• [WORK INSTRUCTIONS] Transcribe all of the data exactly. Omit the pictures.

• [RECORD EXTRACTS]

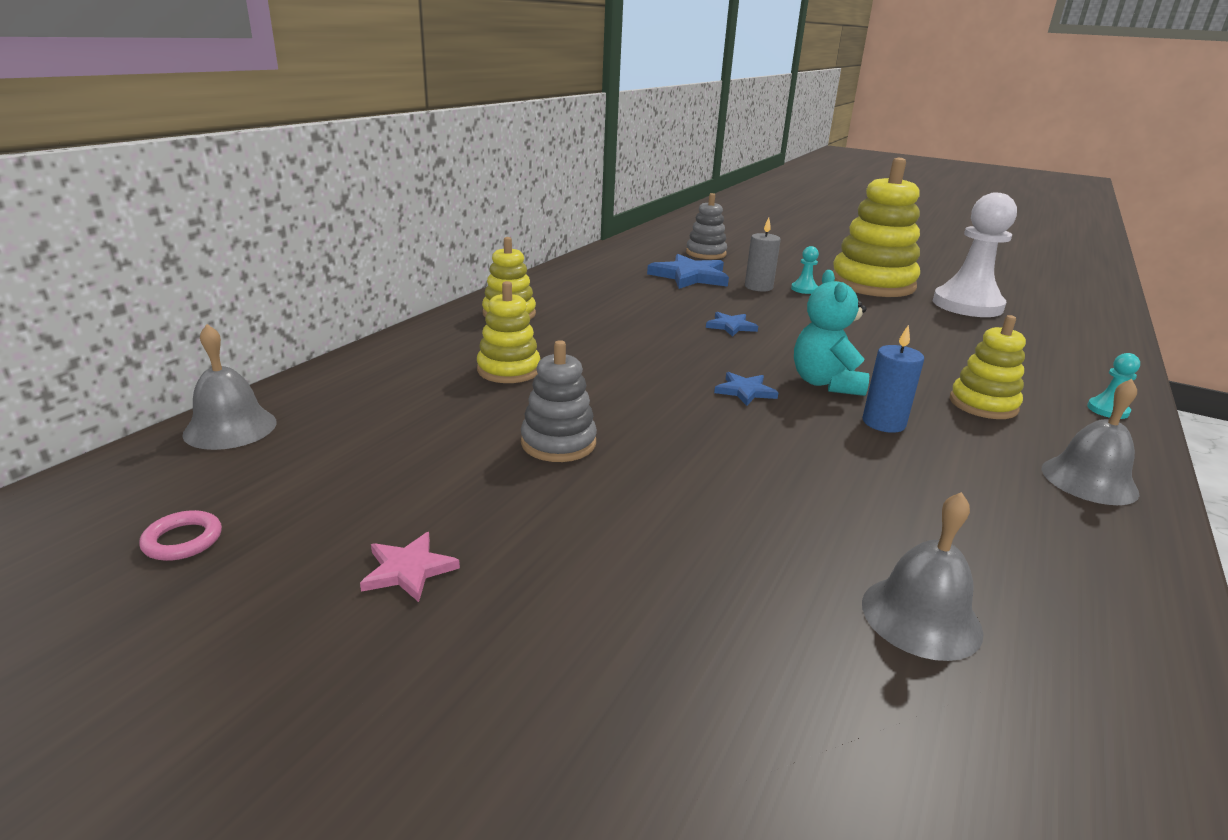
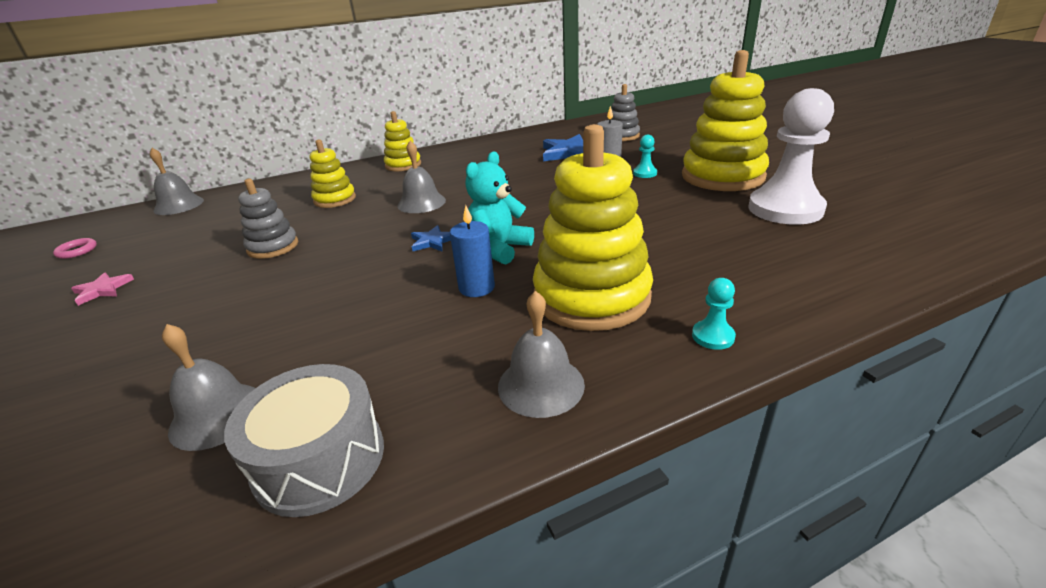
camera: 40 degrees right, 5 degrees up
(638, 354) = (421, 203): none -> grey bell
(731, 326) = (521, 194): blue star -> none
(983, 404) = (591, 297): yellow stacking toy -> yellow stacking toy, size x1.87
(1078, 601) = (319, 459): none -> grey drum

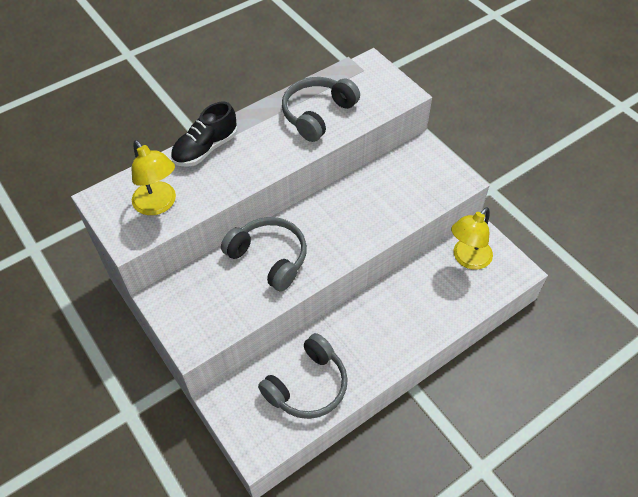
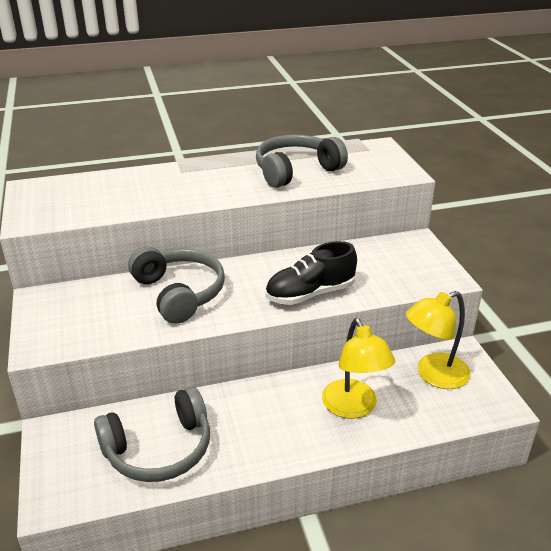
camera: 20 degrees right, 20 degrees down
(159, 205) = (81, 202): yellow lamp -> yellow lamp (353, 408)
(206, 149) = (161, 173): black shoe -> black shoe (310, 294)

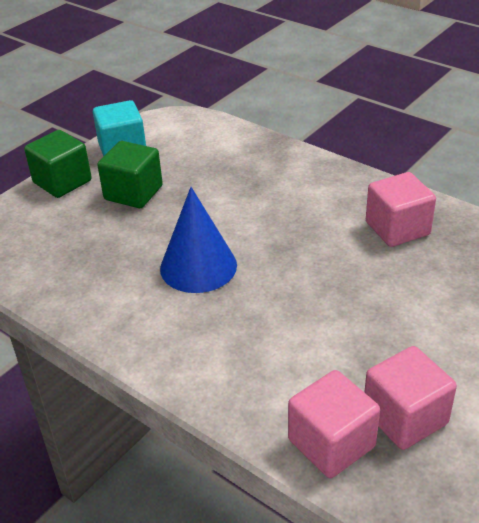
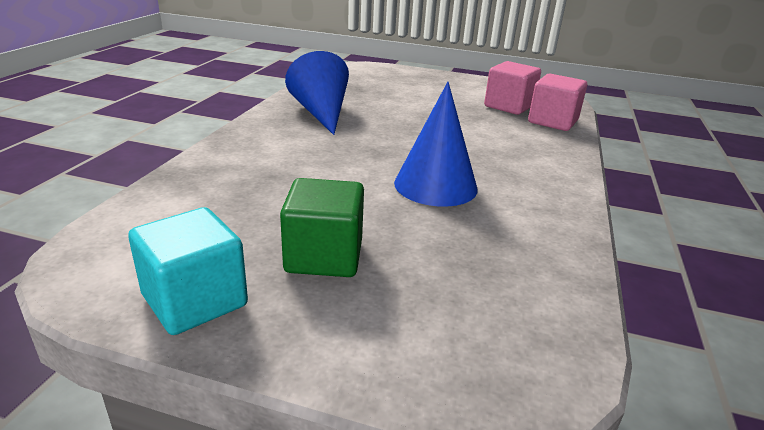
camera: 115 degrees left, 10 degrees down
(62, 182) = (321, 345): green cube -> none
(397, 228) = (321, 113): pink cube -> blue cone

• [WRITTEN SOLUTION]
camera: 40 degrees right, 5 degrees up
(638, 354) = (421, 203): none -> grey bell
(731, 326) = (521, 194): blue star -> none
(983, 404) = (591, 297): yellow stacking toy -> yellow stacking toy, size x1.87
(1078, 601) = (319, 459): none -> grey drum

camera: 20 degrees right, 20 degrees down
(159, 205) = (81, 202): yellow lamp -> yellow lamp (353, 408)
(206, 149) = (161, 173): black shoe -> black shoe (310, 294)

camera: 115 degrees left, 10 degrees down
(62, 182) = (321, 345): green cube -> none
(397, 228) = (321, 113): pink cube -> blue cone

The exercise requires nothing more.